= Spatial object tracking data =
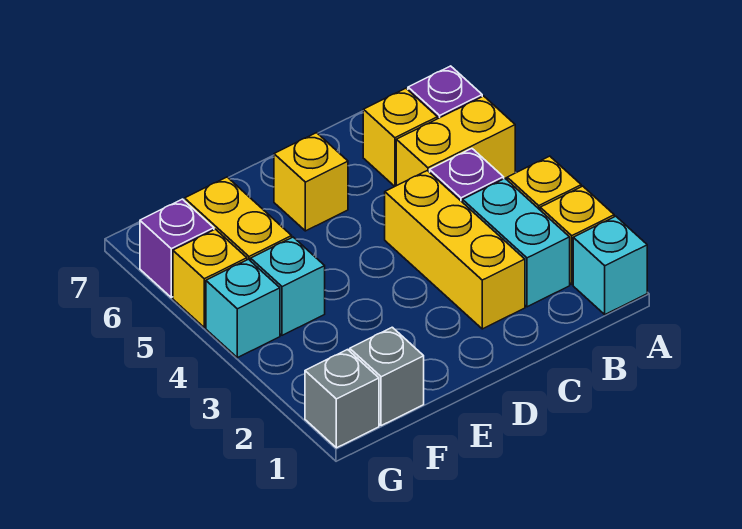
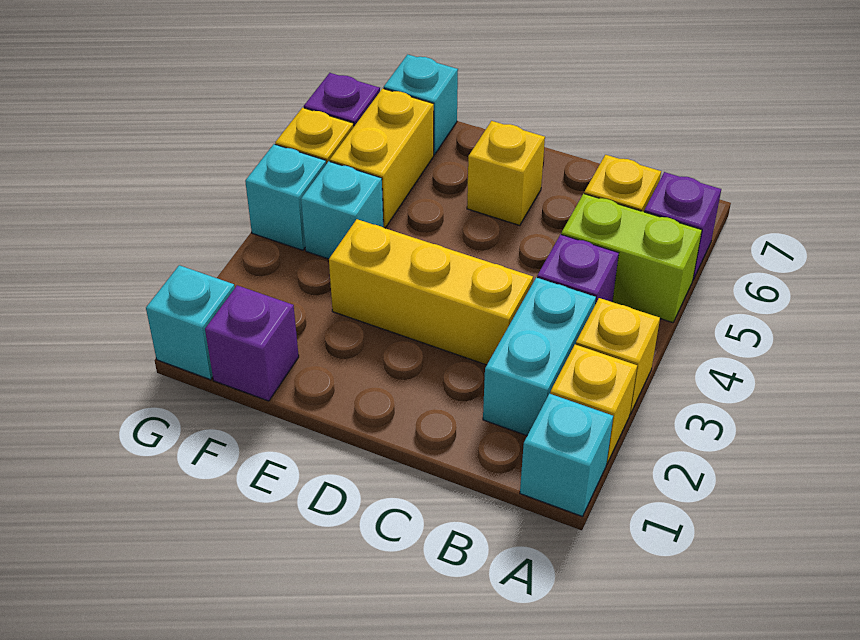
yellow 1x2 brick [396,96,515,186] -> lime 1x2 brick [561,194,702,323]
yellow 1x3 brick [385,171,525,329] -> yellow 1x3 brick turned to [329,219,533,365]
grey 1x1 brick [350,327,424,426] -> purple 1x1 brick [205,285,299,401]
none -> cyan 1x1 brick [384,54,458,155]
grey 1x1 brick [305,350,379,448] -> cyan 1x1 brick [146,265,235,380]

= EXERCISE DESCRIPTION =
Whenever "cyan" occurs in a line of the entries, copy that line.

= SOLUTION FOR THIS EXERCISE =
none -> cyan 1x1 brick [384,54,458,155]
grey 1x1 brick [305,350,379,448] -> cyan 1x1 brick [146,265,235,380]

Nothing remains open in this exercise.